__DATASET CONTENT__.
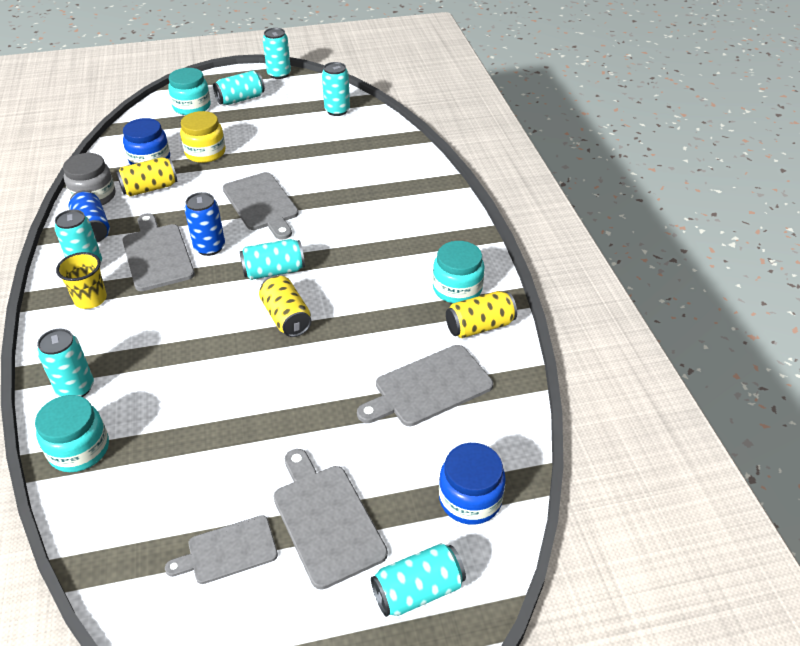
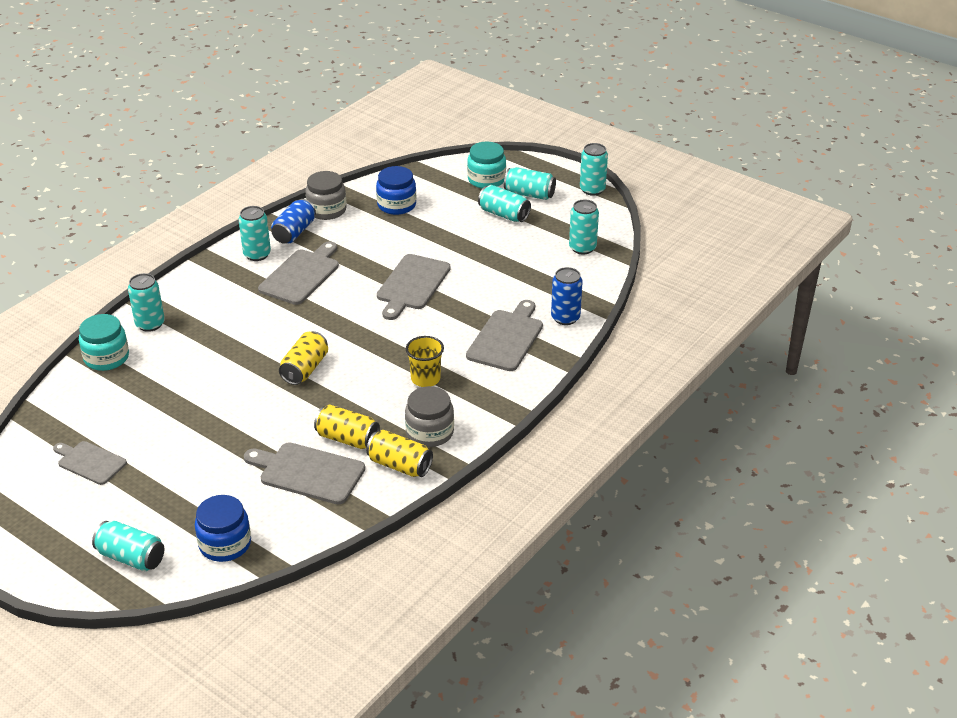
camera: 50 degrees right, 5 degrees down
yellow cup [56,252,107,309] -> yellow cup moved to [406,336,444,387]
yellow can [116,157,177,196] -> yellow can moved to [314,405,380,449]
yellow jar [180,111,225,163] -> none
blue can [184,192,225,256] -> blue can moved to [551,267,583,325]
turquoise can [240,239,305,280] -> turquoise can moved to [478,185,531,222]
grey cutting board [273,449,388,590] -> grey cutting board moved to [466,300,543,371]
turquoise jar [433,241,485,303] -> grey jar [405,386,454,447]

__REQUIREMENT__. Make a word-for-word copy of the records above, excluding all pictures.

__RESULT BELOW__.
camera: 50 degrees right, 5 degrees down
yellow cup [56,252,107,309] -> yellow cup moved to [406,336,444,387]
yellow can [116,157,177,196] -> yellow can moved to [314,405,380,449]
yellow jar [180,111,225,163] -> none
blue can [184,192,225,256] -> blue can moved to [551,267,583,325]
turquoise can [240,239,305,280] -> turquoise can moved to [478,185,531,222]
grey cutting board [273,449,388,590] -> grey cutting board moved to [466,300,543,371]
turquoise jar [433,241,485,303] -> grey jar [405,386,454,447]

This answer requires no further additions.